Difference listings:
######
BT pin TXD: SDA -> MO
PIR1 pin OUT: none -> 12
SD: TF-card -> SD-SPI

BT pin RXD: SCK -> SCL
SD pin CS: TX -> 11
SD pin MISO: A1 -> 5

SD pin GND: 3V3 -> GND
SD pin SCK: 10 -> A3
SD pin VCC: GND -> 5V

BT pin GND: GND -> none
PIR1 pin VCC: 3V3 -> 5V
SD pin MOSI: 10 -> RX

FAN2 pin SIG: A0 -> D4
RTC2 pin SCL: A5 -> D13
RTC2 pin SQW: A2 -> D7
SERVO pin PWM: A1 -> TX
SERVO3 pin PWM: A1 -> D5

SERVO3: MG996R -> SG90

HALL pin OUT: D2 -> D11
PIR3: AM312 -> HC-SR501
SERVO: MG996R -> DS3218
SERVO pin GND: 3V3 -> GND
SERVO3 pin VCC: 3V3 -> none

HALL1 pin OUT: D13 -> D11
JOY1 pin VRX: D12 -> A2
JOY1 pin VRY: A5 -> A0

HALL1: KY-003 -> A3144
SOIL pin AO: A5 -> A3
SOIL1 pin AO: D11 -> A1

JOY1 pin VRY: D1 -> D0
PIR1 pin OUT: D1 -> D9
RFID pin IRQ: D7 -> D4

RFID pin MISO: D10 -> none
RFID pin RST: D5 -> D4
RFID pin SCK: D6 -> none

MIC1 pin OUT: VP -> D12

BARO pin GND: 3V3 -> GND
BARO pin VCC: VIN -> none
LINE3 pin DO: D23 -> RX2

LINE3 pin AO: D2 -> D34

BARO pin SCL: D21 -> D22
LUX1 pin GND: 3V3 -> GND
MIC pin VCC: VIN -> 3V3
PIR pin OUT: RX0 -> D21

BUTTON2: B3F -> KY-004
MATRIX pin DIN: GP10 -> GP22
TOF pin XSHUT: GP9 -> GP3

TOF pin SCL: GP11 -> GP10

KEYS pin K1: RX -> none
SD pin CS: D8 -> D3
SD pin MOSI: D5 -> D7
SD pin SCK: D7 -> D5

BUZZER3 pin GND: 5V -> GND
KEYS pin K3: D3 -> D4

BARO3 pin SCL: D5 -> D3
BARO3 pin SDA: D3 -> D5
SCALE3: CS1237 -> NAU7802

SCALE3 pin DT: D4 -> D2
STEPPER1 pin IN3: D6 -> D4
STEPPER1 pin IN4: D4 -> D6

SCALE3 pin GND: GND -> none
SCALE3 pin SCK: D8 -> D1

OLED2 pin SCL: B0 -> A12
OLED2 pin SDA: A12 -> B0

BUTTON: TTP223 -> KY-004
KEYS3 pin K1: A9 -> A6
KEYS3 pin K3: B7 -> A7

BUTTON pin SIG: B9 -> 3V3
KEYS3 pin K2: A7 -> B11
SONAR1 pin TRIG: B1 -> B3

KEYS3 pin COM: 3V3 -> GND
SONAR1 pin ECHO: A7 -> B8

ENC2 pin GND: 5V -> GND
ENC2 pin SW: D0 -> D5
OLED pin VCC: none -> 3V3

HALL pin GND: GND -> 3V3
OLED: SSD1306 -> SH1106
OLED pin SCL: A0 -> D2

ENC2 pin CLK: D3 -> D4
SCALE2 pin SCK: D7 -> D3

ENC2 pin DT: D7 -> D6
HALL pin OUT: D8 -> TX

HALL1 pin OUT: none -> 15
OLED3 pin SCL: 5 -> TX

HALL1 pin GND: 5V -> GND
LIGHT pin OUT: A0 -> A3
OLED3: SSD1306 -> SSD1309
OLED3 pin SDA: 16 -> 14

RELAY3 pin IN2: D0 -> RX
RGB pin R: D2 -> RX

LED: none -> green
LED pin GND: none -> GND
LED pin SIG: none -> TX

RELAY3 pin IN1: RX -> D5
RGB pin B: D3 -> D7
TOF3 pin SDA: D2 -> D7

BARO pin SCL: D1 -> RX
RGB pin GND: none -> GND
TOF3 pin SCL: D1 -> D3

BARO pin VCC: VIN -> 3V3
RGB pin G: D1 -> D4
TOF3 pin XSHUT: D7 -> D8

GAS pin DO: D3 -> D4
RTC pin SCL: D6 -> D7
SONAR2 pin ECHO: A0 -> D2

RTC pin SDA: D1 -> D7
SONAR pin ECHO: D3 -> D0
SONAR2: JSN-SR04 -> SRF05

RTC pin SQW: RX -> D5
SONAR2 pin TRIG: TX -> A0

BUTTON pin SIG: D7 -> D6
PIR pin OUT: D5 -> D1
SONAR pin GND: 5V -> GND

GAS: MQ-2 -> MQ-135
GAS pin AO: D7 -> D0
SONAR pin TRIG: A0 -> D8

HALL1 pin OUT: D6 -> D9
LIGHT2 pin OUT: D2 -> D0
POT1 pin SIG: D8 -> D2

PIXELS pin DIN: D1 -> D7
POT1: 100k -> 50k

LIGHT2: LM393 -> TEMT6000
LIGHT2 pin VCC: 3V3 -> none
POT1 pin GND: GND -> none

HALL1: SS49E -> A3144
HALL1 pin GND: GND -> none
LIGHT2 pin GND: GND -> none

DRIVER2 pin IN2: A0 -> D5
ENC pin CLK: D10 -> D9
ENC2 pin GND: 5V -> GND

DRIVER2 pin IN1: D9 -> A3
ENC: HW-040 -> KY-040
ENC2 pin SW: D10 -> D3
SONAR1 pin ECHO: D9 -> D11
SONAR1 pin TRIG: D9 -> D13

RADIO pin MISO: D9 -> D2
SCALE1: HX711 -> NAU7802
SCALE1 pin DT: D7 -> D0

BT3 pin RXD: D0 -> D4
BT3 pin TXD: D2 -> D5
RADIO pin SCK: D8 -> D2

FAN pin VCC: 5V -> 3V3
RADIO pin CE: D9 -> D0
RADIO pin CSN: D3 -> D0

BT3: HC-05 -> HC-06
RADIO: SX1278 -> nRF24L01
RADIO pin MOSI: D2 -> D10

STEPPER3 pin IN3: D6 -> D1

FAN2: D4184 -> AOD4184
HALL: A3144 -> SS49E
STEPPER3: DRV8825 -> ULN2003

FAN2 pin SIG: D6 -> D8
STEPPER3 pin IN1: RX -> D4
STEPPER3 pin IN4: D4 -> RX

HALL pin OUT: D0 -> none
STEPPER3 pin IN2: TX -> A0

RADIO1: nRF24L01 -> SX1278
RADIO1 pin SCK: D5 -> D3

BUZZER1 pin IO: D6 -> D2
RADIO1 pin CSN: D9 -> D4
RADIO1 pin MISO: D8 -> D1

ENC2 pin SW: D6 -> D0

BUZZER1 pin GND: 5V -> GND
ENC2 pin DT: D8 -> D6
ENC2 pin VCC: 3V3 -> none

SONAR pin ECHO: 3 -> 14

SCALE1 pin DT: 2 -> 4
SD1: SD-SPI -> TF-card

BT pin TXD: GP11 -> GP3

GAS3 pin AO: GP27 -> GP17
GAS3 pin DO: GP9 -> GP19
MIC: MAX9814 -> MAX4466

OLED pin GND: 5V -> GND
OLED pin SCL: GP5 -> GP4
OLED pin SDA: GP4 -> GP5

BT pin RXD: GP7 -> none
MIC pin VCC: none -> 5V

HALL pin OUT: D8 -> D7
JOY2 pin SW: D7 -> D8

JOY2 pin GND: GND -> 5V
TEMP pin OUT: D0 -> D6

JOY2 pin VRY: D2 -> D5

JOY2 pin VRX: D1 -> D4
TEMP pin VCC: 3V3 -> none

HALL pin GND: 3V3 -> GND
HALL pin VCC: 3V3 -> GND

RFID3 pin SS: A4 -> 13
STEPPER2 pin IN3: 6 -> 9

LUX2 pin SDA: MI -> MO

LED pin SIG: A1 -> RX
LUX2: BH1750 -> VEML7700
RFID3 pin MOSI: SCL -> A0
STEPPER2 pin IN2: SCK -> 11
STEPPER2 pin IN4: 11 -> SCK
######
Using the entries above, output exactly the lines between the line holding "GAS: MQ-2 -> MQ-135" and the line holding "BT3 pin TXD: D2 -> D5", end lines included, and nothing more.

EXERCISE OUTPUT:
GAS: MQ-2 -> MQ-135
GAS pin AO: D7 -> D0
SONAR pin TRIG: A0 -> D8

HALL1 pin OUT: D6 -> D9
LIGHT2 pin OUT: D2 -> D0
POT1 pin SIG: D8 -> D2

PIXELS pin DIN: D1 -> D7
POT1: 100k -> 50k

LIGHT2: LM393 -> TEMT6000
LIGHT2 pin VCC: 3V3 -> none
POT1 pin GND: GND -> none

HALL1: SS49E -> A3144
HALL1 pin GND: GND -> none
LIGHT2 pin GND: GND -> none

DRIVER2 pin IN2: A0 -> D5
ENC pin CLK: D10 -> D9
ENC2 pin GND: 5V -> GND

DRIVER2 pin IN1: D9 -> A3
ENC: HW-040 -> KY-040
ENC2 pin SW: D10 -> D3
SONAR1 pin ECHO: D9 -> D11
SONAR1 pin TRIG: D9 -> D13

RADIO pin MISO: D9 -> D2
SCALE1: HX711 -> NAU7802
SCALE1 pin DT: D7 -> D0

BT3 pin RXD: D0 -> D4
BT3 pin TXD: D2 -> D5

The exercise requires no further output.